Return an exact copy of the data, starting at its first line and ending at the line that contains "purple ball: [592,250,651,308]", minus any pictures.

━━ EXERCISE MATERIALS

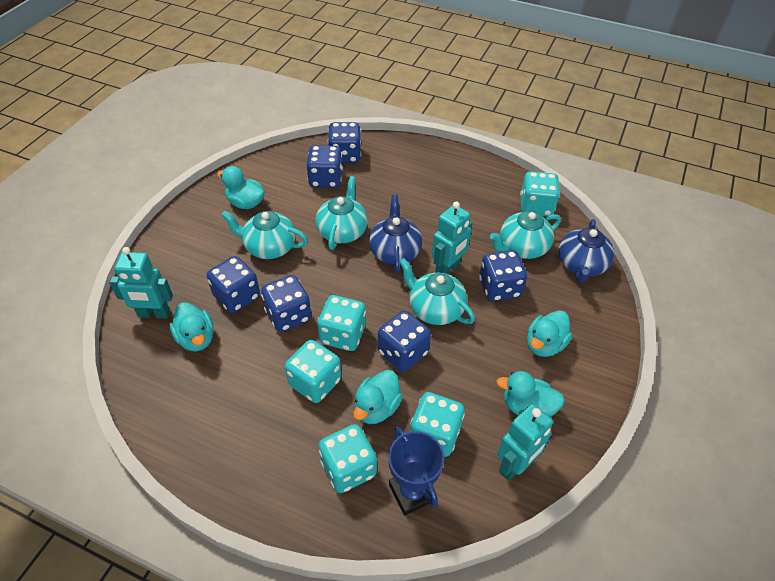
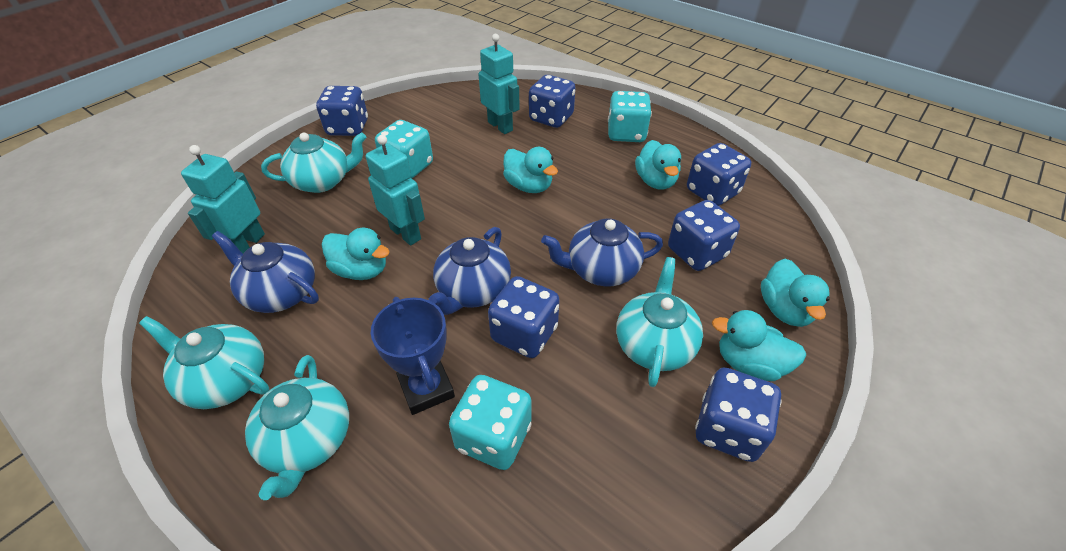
blue teapot: [369,194,422,273] [558,219,614,282] = 2 -> [212,231,319,313] [429,227,511,315] [541,218,663,286] = 3
turquoise dice: [285,340,341,403] [317,295,366,351] [319,424,377,493] [410,392,465,457] [520,171,560,216] = 5 -> [375,120,433,178] [449,375,532,470] [608,91,652,142] = 3

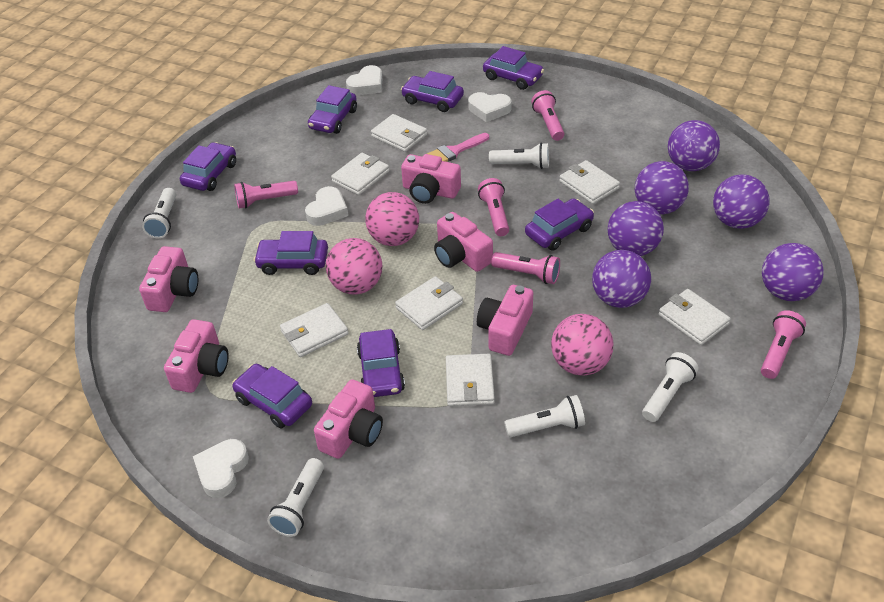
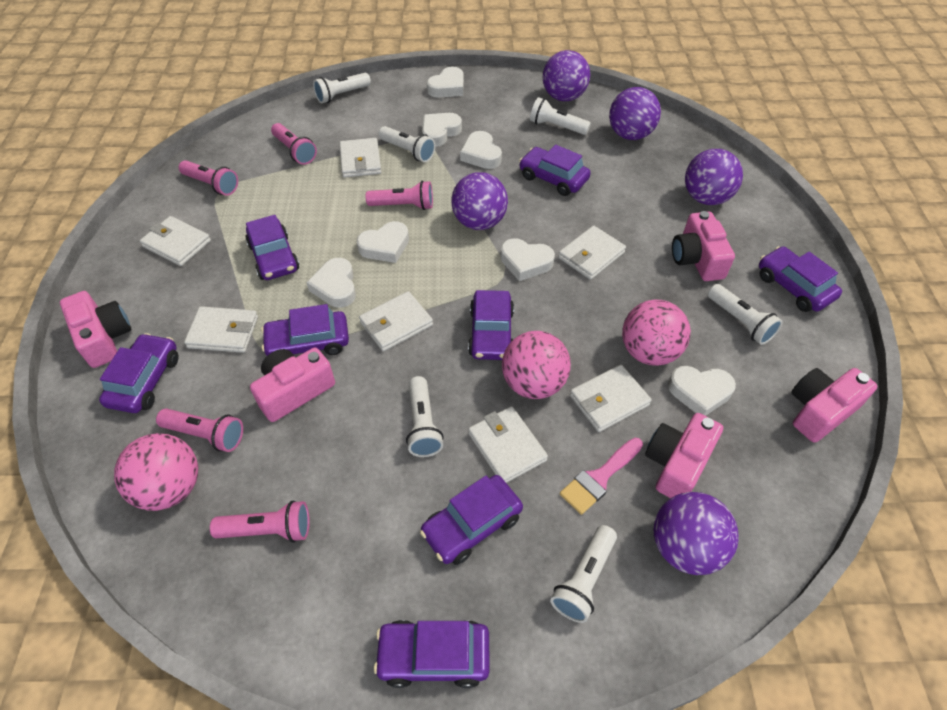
pink camera: [139,246,198,312] [164,319,229,393] [314,379,383,459] [401,154,461,204] [434,212,493,272] [477,285,533,356] = 6 -> [60,291,131,368] [250,347,335,422] [645,413,723,498] [672,211,735,281] [791,368,878,443] = 5
purple ball: [592,250,651,308] [607,201,664,256] [635,161,689,214] [668,120,720,171] [713,174,770,229] [762,243,824,301] = 6 -> [452,172,508,230] [543,50,590,101] [609,87,661,140] [654,492,739,575] [685,149,743,205] = 5
white flashlight: [142,188,176,238] [267,458,324,537] [489,143,549,169] [504,395,585,437] [642,352,699,422] = 5 -> [313,73,371,104] [378,126,435,162] [406,376,444,457] [530,97,591,135] [550,525,617,623] [708,284,783,345] = 6
white heart: [193,439,249,498] [305,186,348,226] [346,65,382,95] [468,92,512,122] = 4 -> [306,258,356,308] [356,221,409,263] [422,113,462,147] [427,67,464,98] [460,131,502,169] [500,238,555,281] [668,366,736,416] = 7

━━━━

== FINISHED EXERCISE ==
blue teapot: [369,194,422,273] [558,219,614,282] = 2 -> [212,231,319,313] [429,227,511,315] [541,218,663,286] = 3
turquoise dice: [285,340,341,403] [317,295,366,351] [319,424,377,493] [410,392,465,457] [520,171,560,216] = 5 -> [375,120,433,178] [449,375,532,470] [608,91,652,142] = 3

pink camera: [139,246,198,312] [164,319,229,393] [314,379,383,459] [401,154,461,204] [434,212,493,272] [477,285,533,356] = 6 -> [60,291,131,368] [250,347,335,422] [645,413,723,498] [672,211,735,281] [791,368,878,443] = 5
purple ball: [592,250,651,308] [607,201,664,256] [635,161,689,214] [668,120,720,171] [713,174,770,229] [762,243,824,301] = 6 -> [452,172,508,230] [543,50,590,101] [609,87,661,140] [654,492,739,575] [685,149,743,205] = 5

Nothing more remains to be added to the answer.